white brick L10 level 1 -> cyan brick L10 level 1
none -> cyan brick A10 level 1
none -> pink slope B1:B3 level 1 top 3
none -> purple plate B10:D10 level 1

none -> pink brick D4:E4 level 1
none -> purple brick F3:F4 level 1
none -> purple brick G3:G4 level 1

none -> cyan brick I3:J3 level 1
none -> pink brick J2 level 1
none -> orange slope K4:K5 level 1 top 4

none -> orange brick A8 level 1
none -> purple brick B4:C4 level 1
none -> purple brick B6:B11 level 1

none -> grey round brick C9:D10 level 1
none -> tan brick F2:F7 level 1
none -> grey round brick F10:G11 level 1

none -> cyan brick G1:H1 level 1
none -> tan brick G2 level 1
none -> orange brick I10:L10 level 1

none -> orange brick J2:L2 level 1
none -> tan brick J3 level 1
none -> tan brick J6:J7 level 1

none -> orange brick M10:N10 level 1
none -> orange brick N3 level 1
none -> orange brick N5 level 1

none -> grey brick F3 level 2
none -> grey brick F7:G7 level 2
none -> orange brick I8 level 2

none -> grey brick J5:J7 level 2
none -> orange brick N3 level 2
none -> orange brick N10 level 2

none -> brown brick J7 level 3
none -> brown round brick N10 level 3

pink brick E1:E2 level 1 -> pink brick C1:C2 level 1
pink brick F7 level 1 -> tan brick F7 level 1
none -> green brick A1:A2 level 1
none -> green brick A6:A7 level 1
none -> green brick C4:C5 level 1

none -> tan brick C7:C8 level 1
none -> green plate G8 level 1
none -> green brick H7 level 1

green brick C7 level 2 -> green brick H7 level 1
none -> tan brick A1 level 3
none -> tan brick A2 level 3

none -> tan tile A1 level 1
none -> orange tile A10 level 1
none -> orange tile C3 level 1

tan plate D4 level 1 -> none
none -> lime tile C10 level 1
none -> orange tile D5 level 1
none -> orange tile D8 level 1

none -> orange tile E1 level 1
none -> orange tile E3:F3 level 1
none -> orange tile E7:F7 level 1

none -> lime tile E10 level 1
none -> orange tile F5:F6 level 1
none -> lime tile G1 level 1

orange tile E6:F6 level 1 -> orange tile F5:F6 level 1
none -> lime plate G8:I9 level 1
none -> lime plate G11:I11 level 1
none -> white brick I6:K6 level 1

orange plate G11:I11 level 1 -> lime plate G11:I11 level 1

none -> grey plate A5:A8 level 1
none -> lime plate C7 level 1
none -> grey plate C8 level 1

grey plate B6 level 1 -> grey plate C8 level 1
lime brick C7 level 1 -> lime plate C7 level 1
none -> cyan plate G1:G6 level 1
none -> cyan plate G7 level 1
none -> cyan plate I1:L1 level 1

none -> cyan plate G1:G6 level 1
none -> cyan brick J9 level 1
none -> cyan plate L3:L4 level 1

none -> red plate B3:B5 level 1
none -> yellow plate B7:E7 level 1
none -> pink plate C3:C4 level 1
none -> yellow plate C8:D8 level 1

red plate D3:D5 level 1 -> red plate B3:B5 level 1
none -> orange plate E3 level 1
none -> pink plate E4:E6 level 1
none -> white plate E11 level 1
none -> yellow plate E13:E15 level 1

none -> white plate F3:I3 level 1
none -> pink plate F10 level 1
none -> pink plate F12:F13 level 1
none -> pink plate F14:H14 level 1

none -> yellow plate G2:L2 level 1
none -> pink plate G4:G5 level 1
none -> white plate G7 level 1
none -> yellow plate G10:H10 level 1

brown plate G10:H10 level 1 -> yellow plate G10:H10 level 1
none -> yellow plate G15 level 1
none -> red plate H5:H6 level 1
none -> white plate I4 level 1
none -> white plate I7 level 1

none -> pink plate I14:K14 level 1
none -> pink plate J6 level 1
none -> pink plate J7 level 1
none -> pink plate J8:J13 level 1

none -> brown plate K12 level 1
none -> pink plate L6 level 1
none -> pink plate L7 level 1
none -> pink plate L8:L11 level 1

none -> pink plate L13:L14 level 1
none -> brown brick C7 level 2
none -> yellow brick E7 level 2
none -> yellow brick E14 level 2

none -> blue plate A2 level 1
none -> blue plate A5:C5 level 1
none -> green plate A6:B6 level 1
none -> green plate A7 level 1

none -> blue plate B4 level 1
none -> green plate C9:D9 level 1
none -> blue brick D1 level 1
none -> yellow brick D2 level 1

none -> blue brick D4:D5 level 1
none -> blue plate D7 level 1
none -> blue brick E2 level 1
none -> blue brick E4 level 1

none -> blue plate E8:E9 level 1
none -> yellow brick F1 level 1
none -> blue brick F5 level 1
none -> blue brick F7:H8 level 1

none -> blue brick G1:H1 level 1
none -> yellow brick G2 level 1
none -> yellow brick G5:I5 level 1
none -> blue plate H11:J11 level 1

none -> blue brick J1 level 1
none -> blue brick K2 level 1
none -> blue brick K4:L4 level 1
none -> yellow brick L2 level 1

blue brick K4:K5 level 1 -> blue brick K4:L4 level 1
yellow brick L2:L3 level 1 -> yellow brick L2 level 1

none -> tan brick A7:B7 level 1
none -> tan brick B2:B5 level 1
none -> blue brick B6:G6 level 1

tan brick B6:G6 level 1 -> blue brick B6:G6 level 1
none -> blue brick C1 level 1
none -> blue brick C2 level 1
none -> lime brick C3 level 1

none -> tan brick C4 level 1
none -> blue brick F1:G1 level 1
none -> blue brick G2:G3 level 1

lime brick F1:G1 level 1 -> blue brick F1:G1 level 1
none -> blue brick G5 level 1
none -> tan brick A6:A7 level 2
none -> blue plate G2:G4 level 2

* * * * * * * * *

Your task. From the listing above, the lines starting with the one that has "none -> blue brick E2 level 1" and running through the one that has "none -> lime brick C3 level 1" should be copied exactly, ends included.

Solution to the problem.
none -> blue brick E2 level 1
none -> blue brick E4 level 1

none -> blue plate E8:E9 level 1
none -> yellow brick F1 level 1
none -> blue brick F5 level 1
none -> blue brick F7:H8 level 1

none -> blue brick G1:H1 level 1
none -> yellow brick G2 level 1
none -> yellow brick G5:I5 level 1
none -> blue plate H11:J11 level 1

none -> blue brick J1 level 1
none -> blue brick K2 level 1
none -> blue brick K4:L4 level 1
none -> yellow brick L2 level 1

blue brick K4:K5 level 1 -> blue brick K4:L4 level 1
yellow brick L2:L3 level 1 -> yellow brick L2 level 1

none -> tan brick A7:B7 level 1
none -> tan brick B2:B5 level 1
none -> blue brick B6:G6 level 1

tan brick B6:G6 level 1 -> blue brick B6:G6 level 1
none -> blue brick C1 level 1
none -> blue brick C2 level 1
none -> lime brick C3 level 1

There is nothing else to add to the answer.